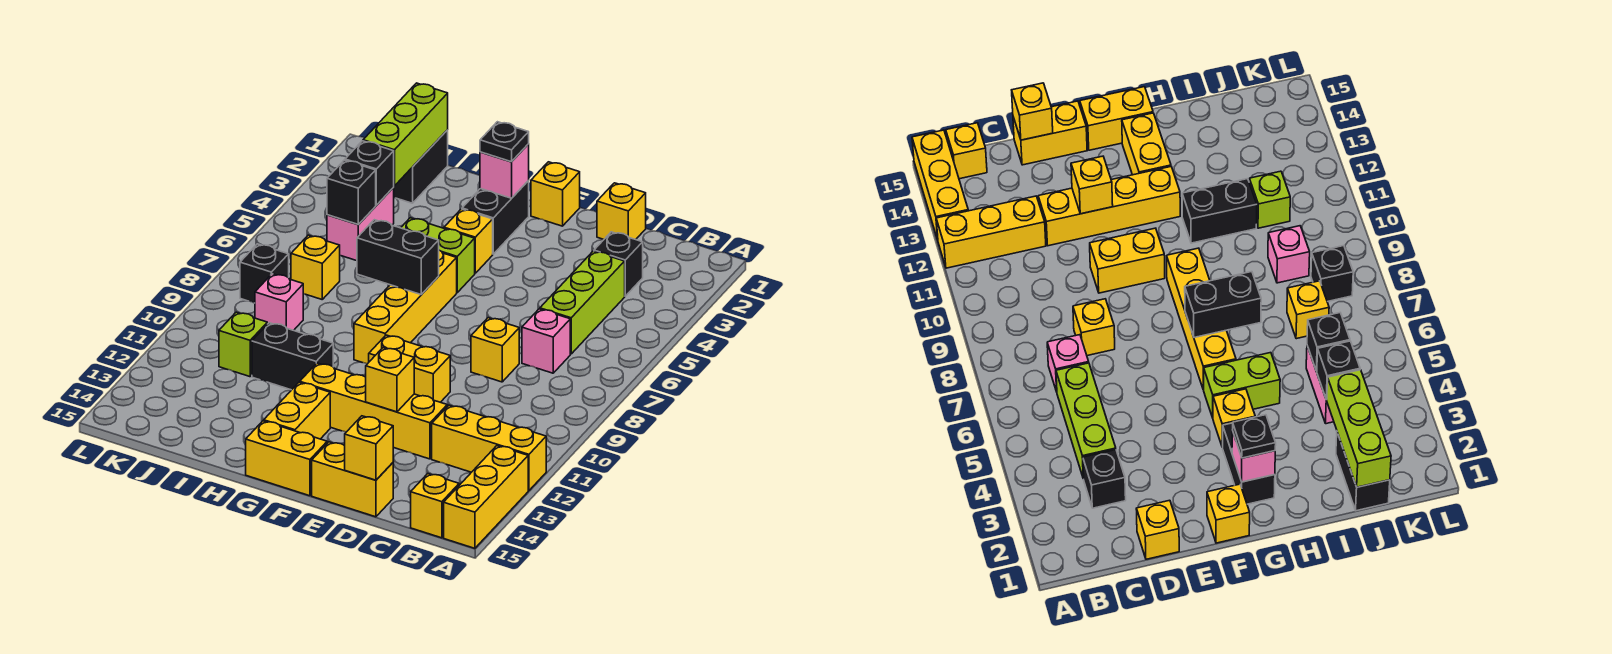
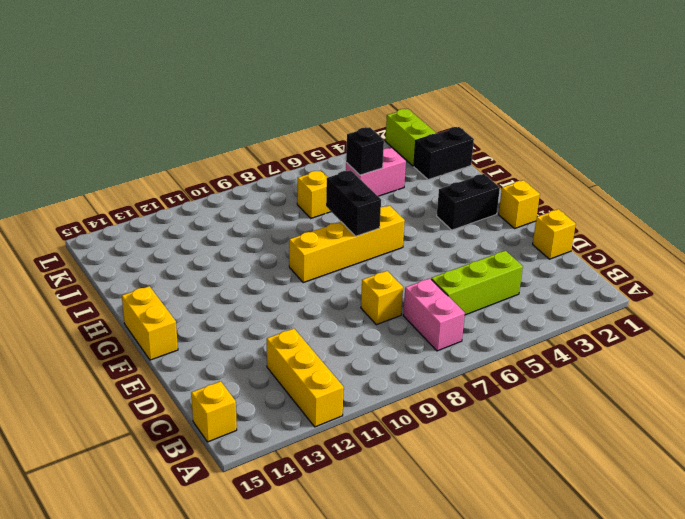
pink brick B7:C7 level 1 -> pink brick C7 level 1
lime brick K2:L2 level 1 -> lime brick G5:H5 level 1
none -> yellow brick A13:A15 level 1
none -> black brick C3 level 1
none -> yellow brick D12:G12 level 1
none -> yellow brick D15:E15 level 1

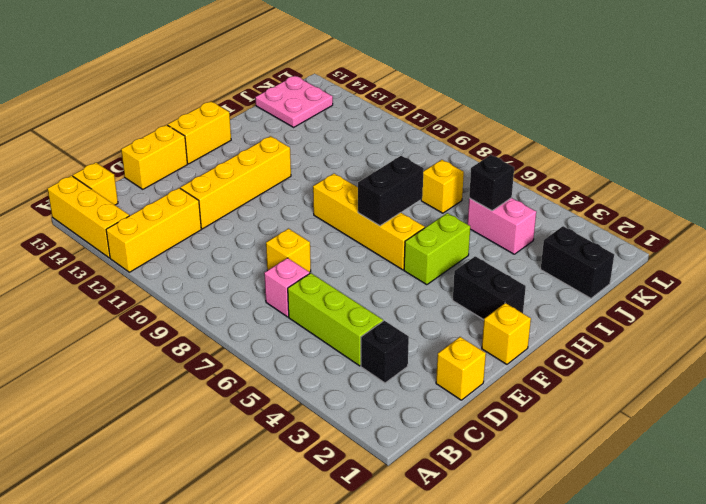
pink plate J14:K15 level 1 -> none
none -> yellow brick E10:F10 level 1
none -> yellow brick G4 level 1
none -> yellow brick G13:G14 level 1
none -> black brick H11:I11 level 1

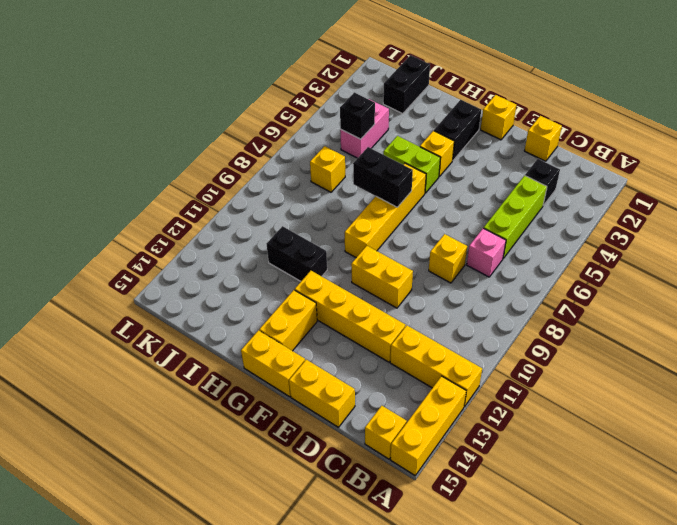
none -> pink brick J9 level 1
none -> lime brick J11 level 1
none -> black brick K8 level 1
none -> yellow brick D15 level 2

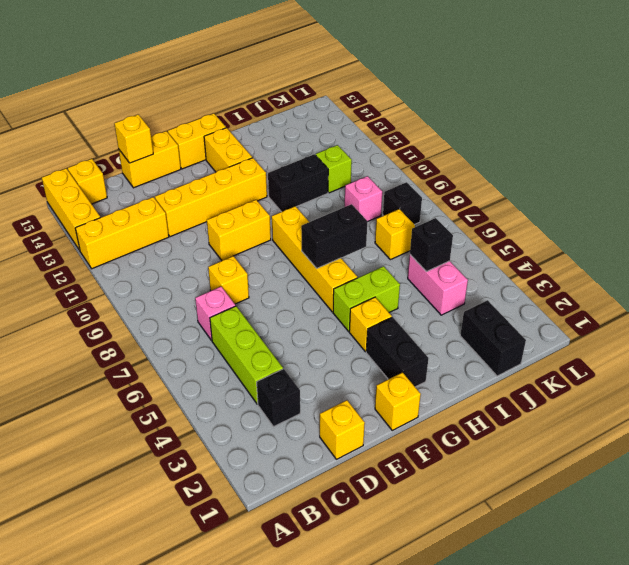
none -> yellow brick E12 level 2
none -> pink brick G2 level 2
none -> lime brick J1:J3 level 2
none -> black brick J4 level 2

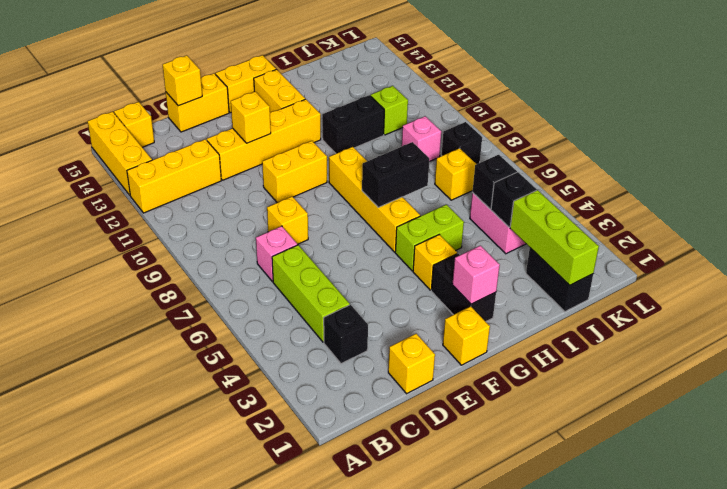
none -> black plate G2 level 3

**Requirement**
Your copy should consist only of the lines from the line holding "none -> yellow brick D15 level 2" through the final line of the listing above, both included, with all pictures omitted.

**Answer section**
none -> yellow brick D15 level 2

none -> yellow brick E12 level 2
none -> pink brick G2 level 2
none -> lime brick J1:J3 level 2
none -> black brick J4 level 2

none -> black plate G2 level 3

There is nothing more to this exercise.